- [About this task] Give all of the records again precisely, excluding whatever pictures they contain.

- [Task material]
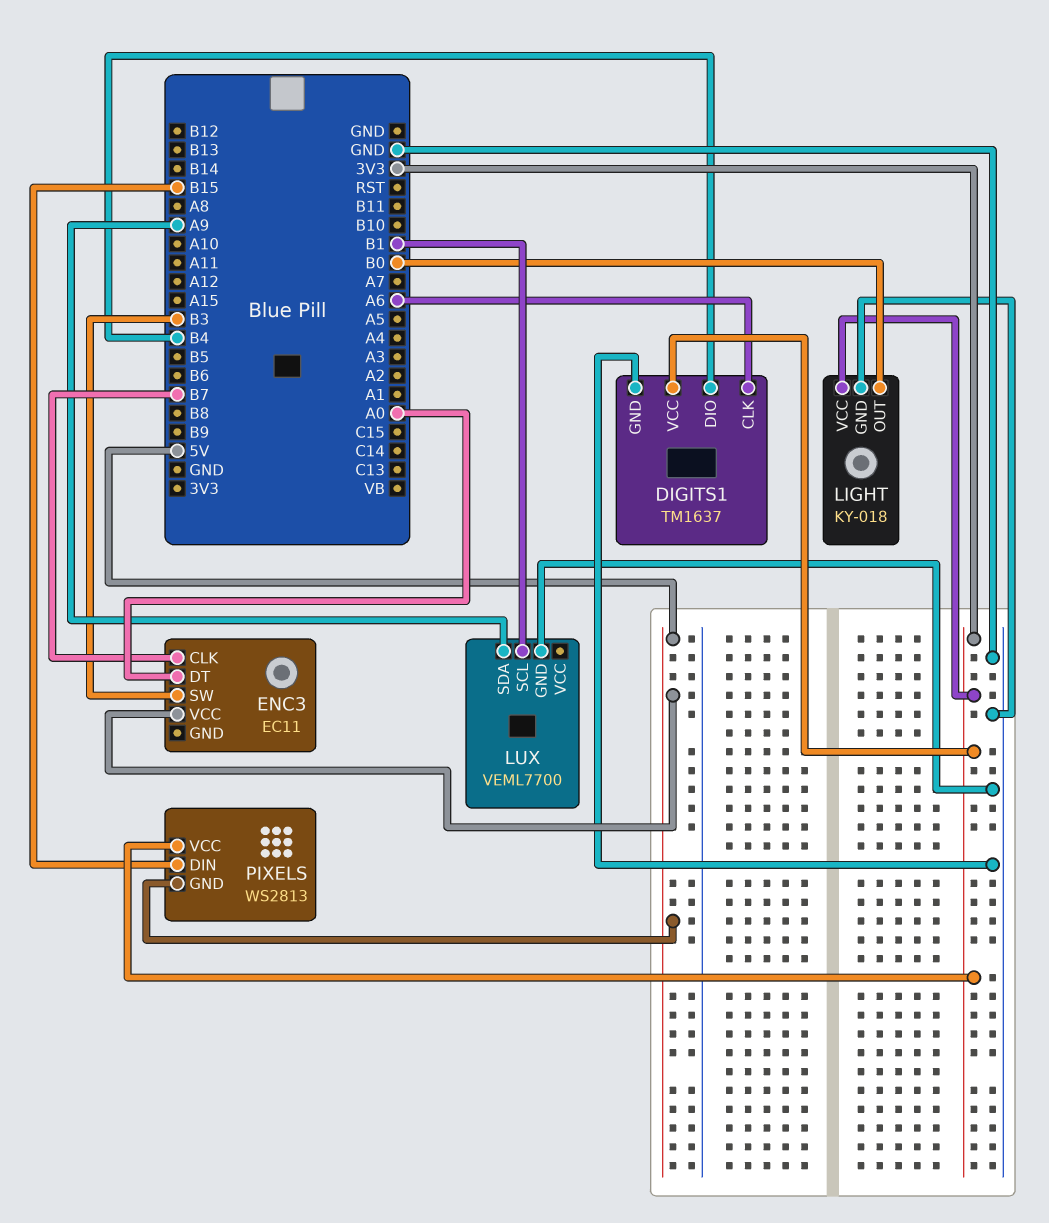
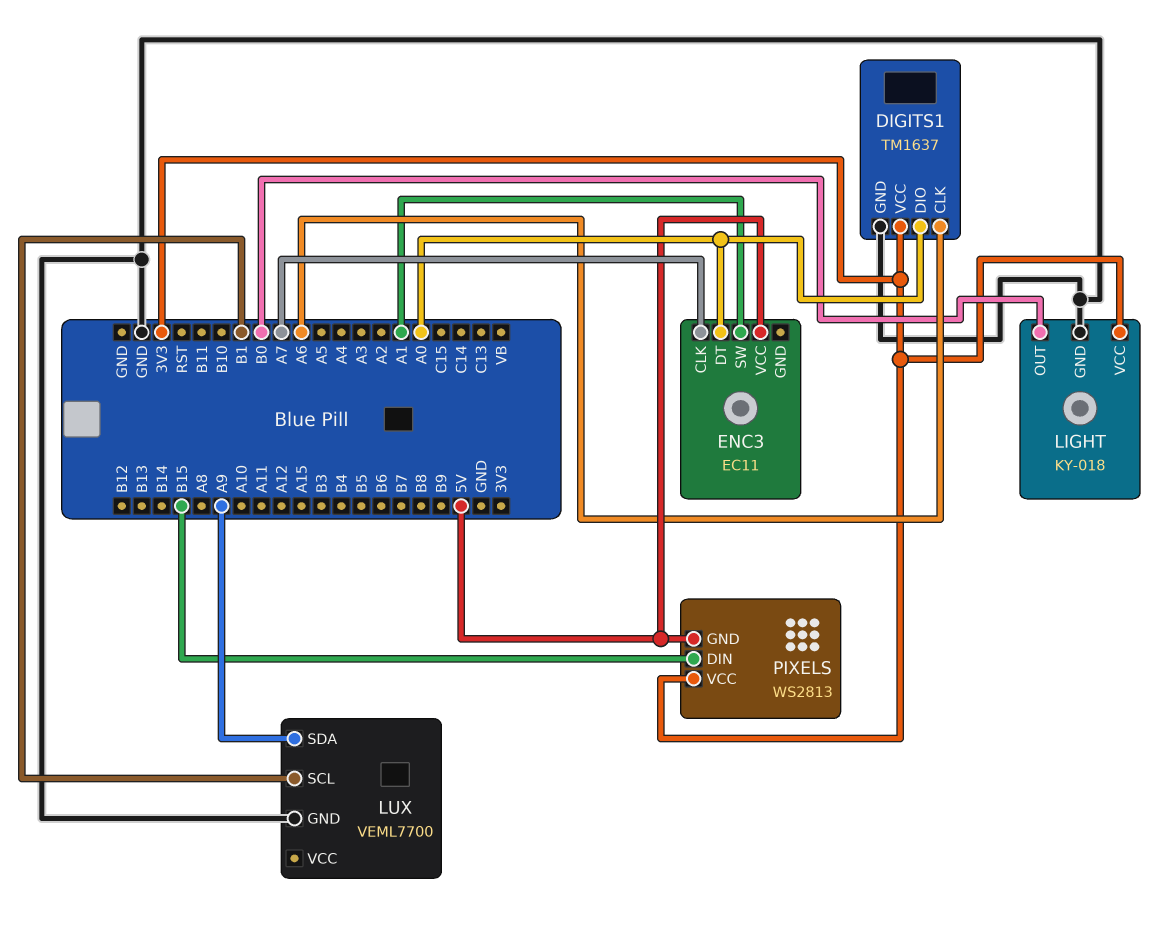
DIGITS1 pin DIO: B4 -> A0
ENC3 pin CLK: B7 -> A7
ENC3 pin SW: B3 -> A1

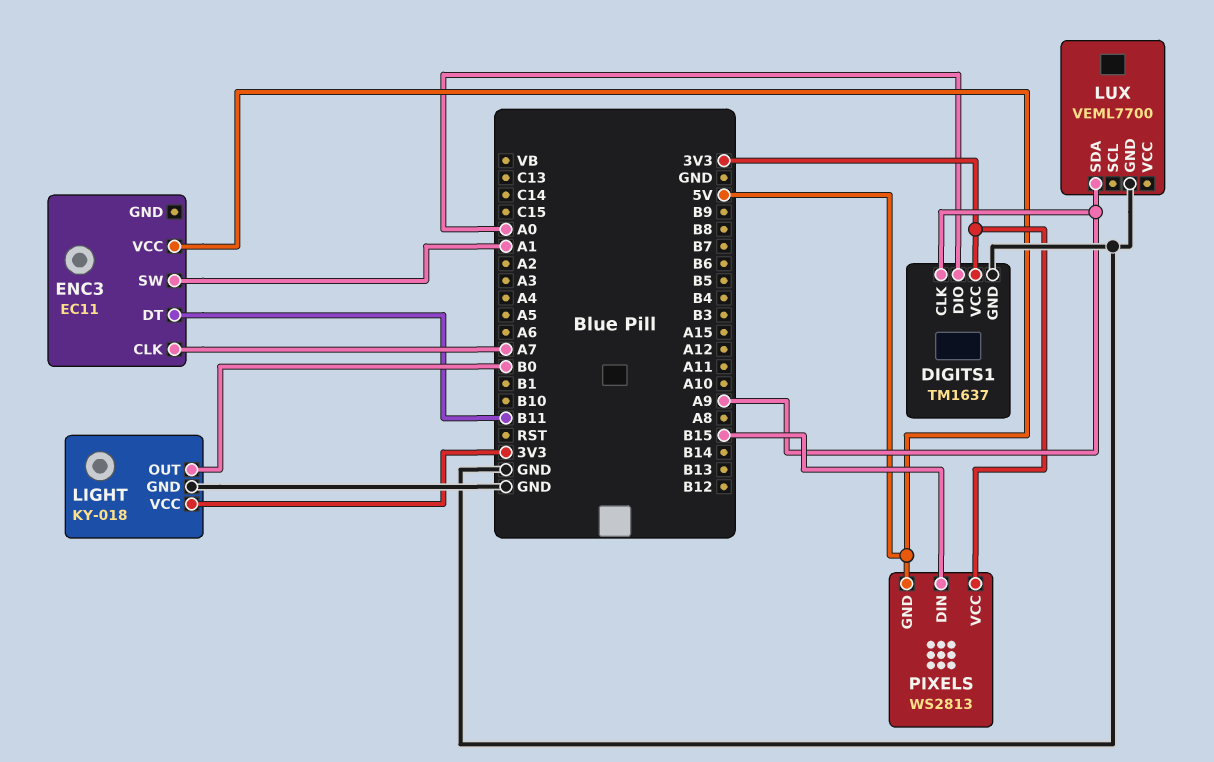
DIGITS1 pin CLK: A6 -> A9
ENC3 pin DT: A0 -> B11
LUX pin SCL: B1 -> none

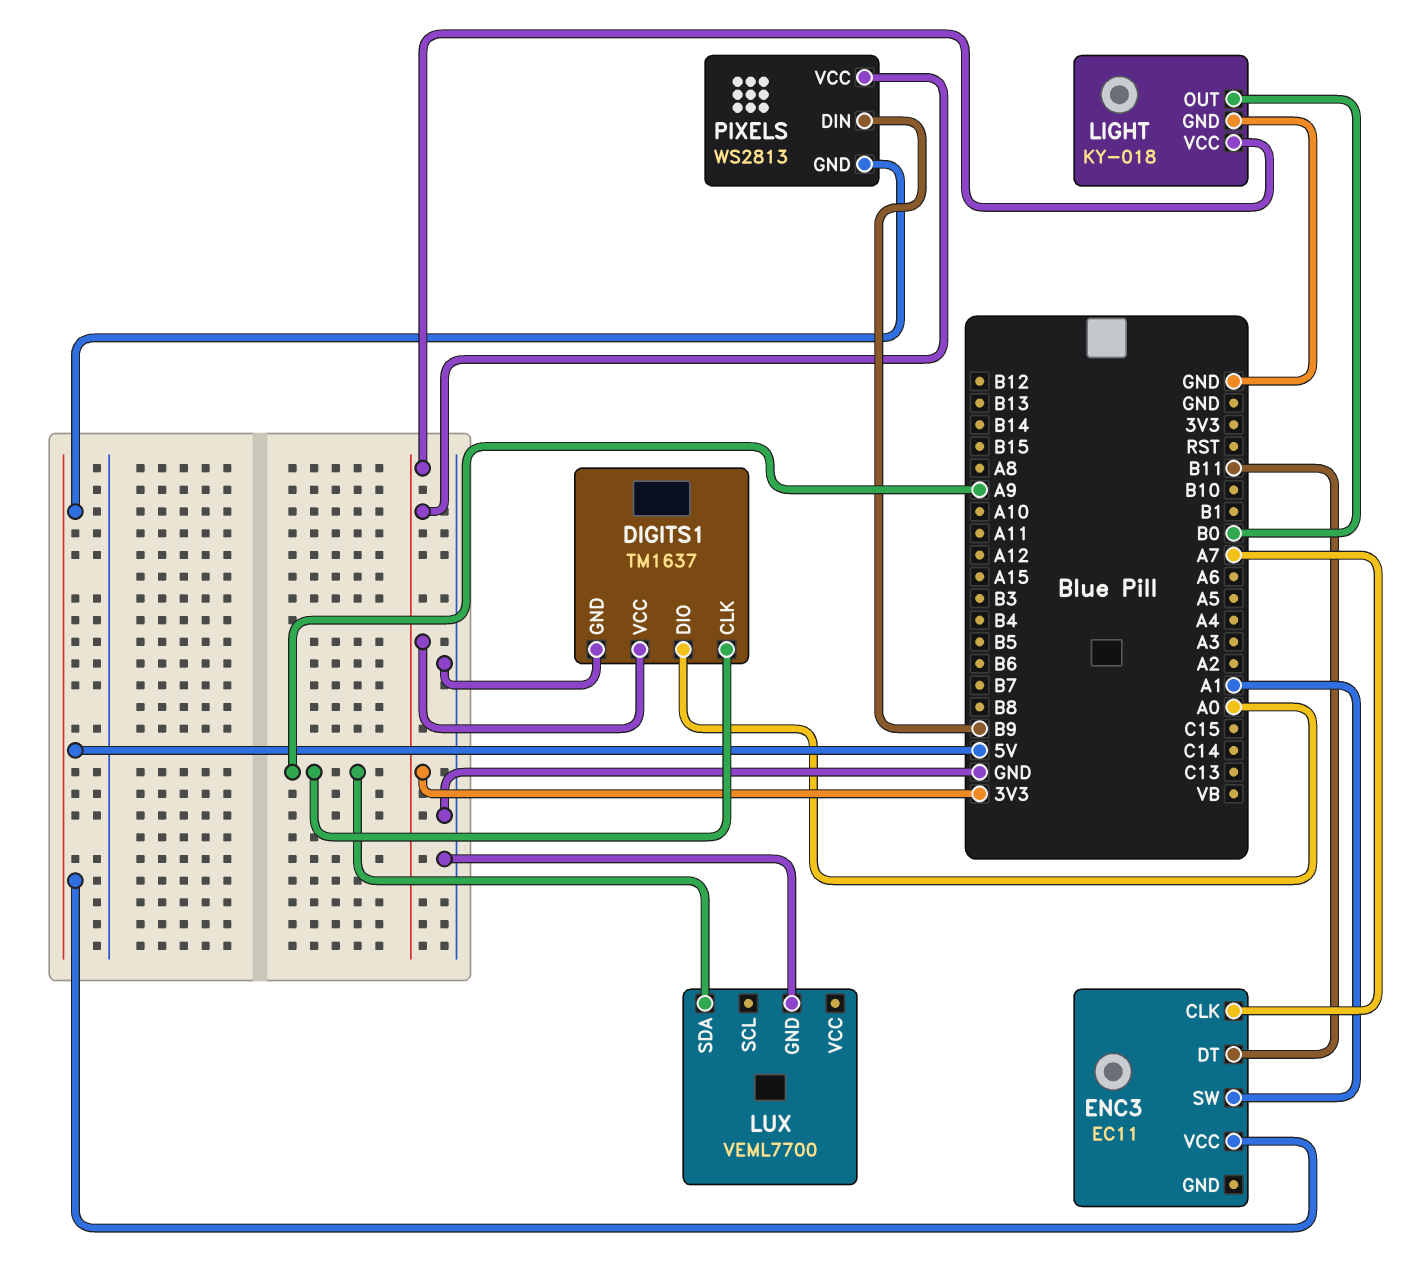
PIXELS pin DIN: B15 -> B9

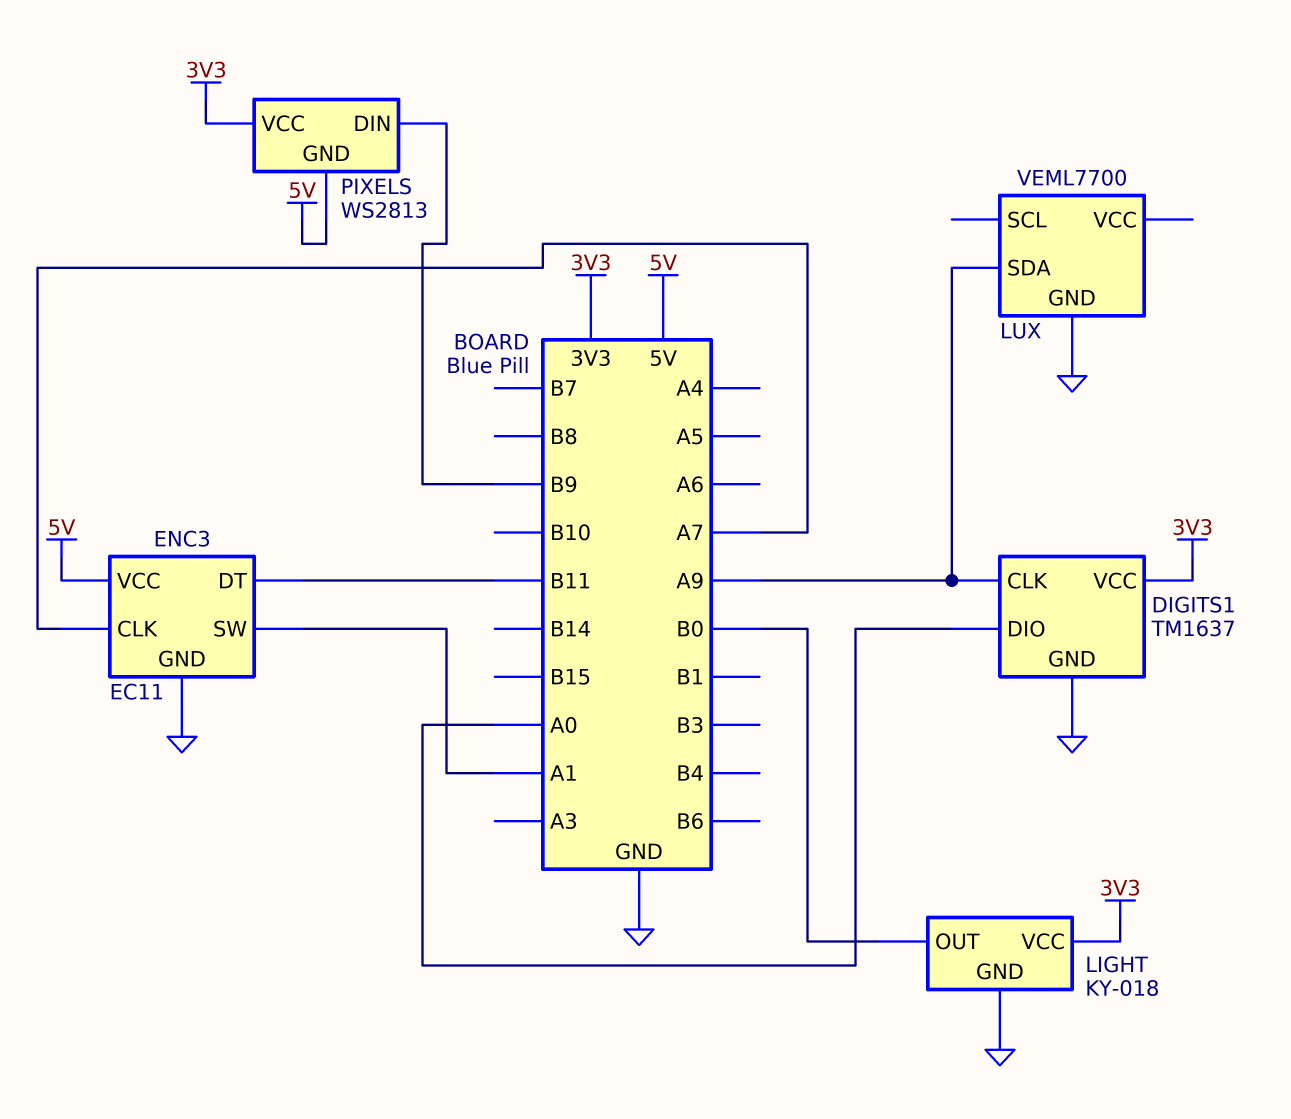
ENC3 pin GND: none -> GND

- [Result]
DIGITS1 pin DIO: B4 -> A0
ENC3 pin CLK: B7 -> A7
ENC3 pin SW: B3 -> A1

DIGITS1 pin CLK: A6 -> A9
ENC3 pin DT: A0 -> B11
LUX pin SCL: B1 -> none

PIXELS pin DIN: B15 -> B9

ENC3 pin GND: none -> GND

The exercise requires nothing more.